_What to work on_
For the records below, output word for word the lines from the one with "gray line: moved 2 px right, 4 px down" up to and including the one with "green diamond: moved 9 px right, 5 px up". No pictures.

[Exercise input]

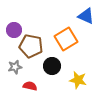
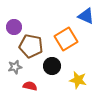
purple circle: moved 3 px up
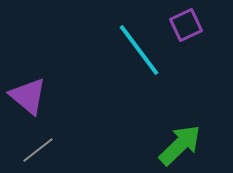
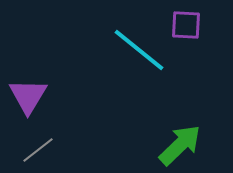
purple square: rotated 28 degrees clockwise
cyan line: rotated 14 degrees counterclockwise
purple triangle: rotated 21 degrees clockwise
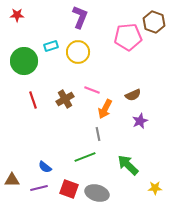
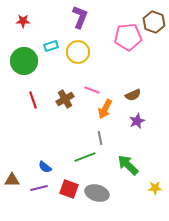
red star: moved 6 px right, 6 px down
purple star: moved 3 px left
gray line: moved 2 px right, 4 px down
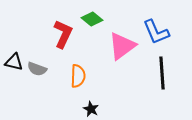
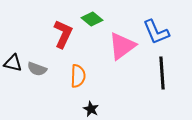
black triangle: moved 1 px left, 1 px down
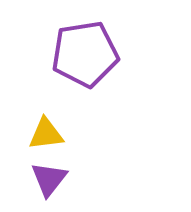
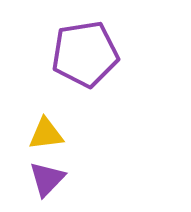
purple triangle: moved 2 px left; rotated 6 degrees clockwise
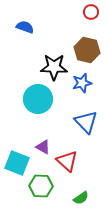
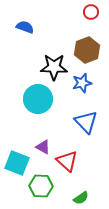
brown hexagon: rotated 25 degrees clockwise
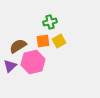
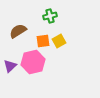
green cross: moved 6 px up
brown semicircle: moved 15 px up
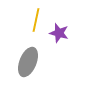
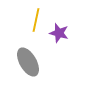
gray ellipse: rotated 52 degrees counterclockwise
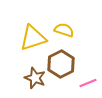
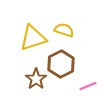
brown star: moved 1 px right, 1 px down; rotated 15 degrees clockwise
pink line: moved 3 px down
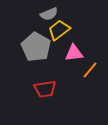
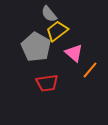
gray semicircle: rotated 72 degrees clockwise
yellow trapezoid: moved 2 px left, 1 px down
pink triangle: rotated 48 degrees clockwise
red trapezoid: moved 2 px right, 6 px up
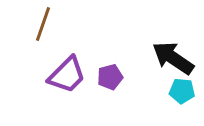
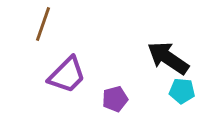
black arrow: moved 5 px left
purple pentagon: moved 5 px right, 22 px down
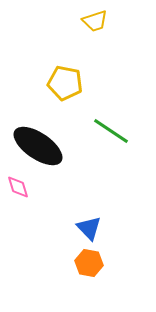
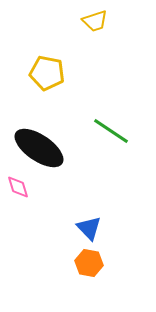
yellow pentagon: moved 18 px left, 10 px up
black ellipse: moved 1 px right, 2 px down
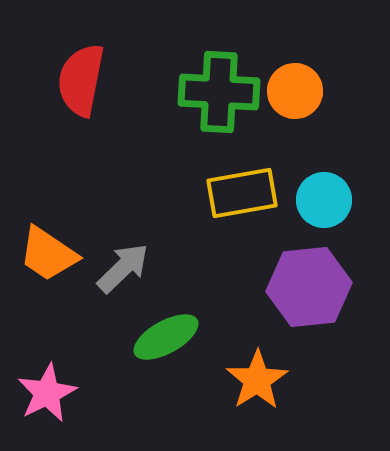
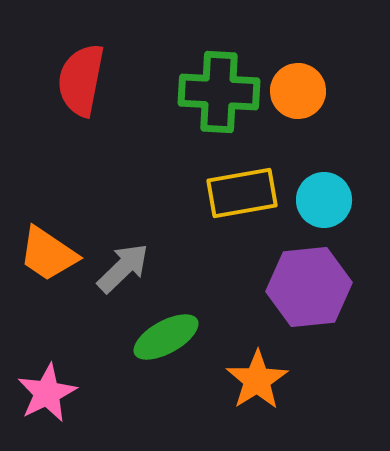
orange circle: moved 3 px right
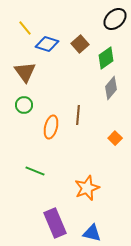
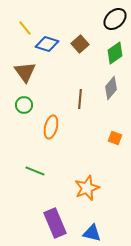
green diamond: moved 9 px right, 5 px up
brown line: moved 2 px right, 16 px up
orange square: rotated 24 degrees counterclockwise
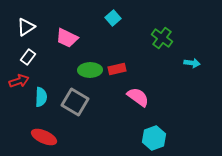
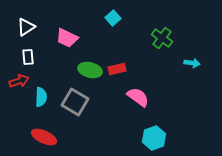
white rectangle: rotated 42 degrees counterclockwise
green ellipse: rotated 15 degrees clockwise
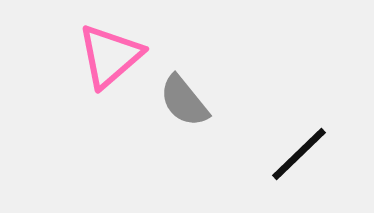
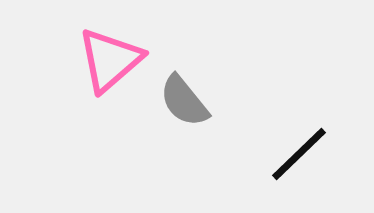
pink triangle: moved 4 px down
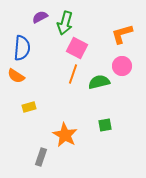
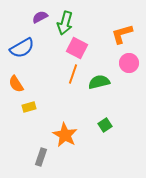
blue semicircle: rotated 55 degrees clockwise
pink circle: moved 7 px right, 3 px up
orange semicircle: moved 8 px down; rotated 24 degrees clockwise
green square: rotated 24 degrees counterclockwise
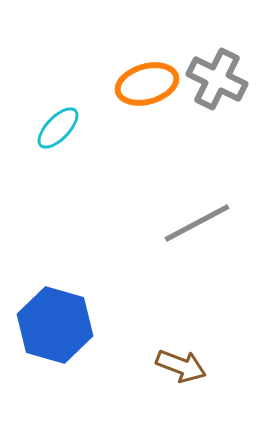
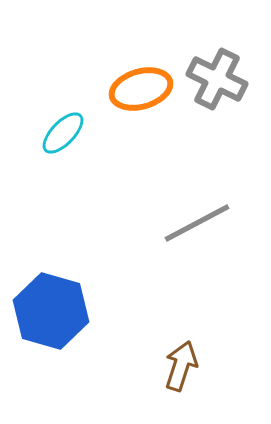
orange ellipse: moved 6 px left, 5 px down
cyan ellipse: moved 5 px right, 5 px down
blue hexagon: moved 4 px left, 14 px up
brown arrow: rotated 93 degrees counterclockwise
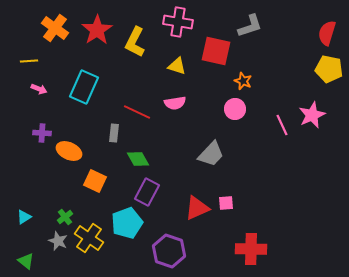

[/Exercise input]

_Exercise response_
gray line: moved 2 px right, 4 px down
black triangle: moved 1 px left, 1 px down
purple triangle: moved 2 px left; rotated 6 degrees clockwise
brown hexagon: rotated 25 degrees clockwise
green cross: moved 6 px up
brown semicircle: moved 15 px up
gray ellipse: rotated 52 degrees counterclockwise
brown star: moved 1 px right, 1 px down; rotated 15 degrees clockwise
pink line: moved 3 px down
gray semicircle: rotated 72 degrees clockwise
yellow trapezoid: moved 2 px left, 1 px down
pink triangle: rotated 48 degrees clockwise
red trapezoid: moved 2 px right, 6 px up
black arrow: moved 5 px left
purple pentagon: moved 5 px right, 22 px down
yellow pentagon: moved 18 px left, 10 px up
black ellipse: moved 1 px right, 2 px down
orange circle: moved 3 px right
green diamond: moved 9 px right, 5 px up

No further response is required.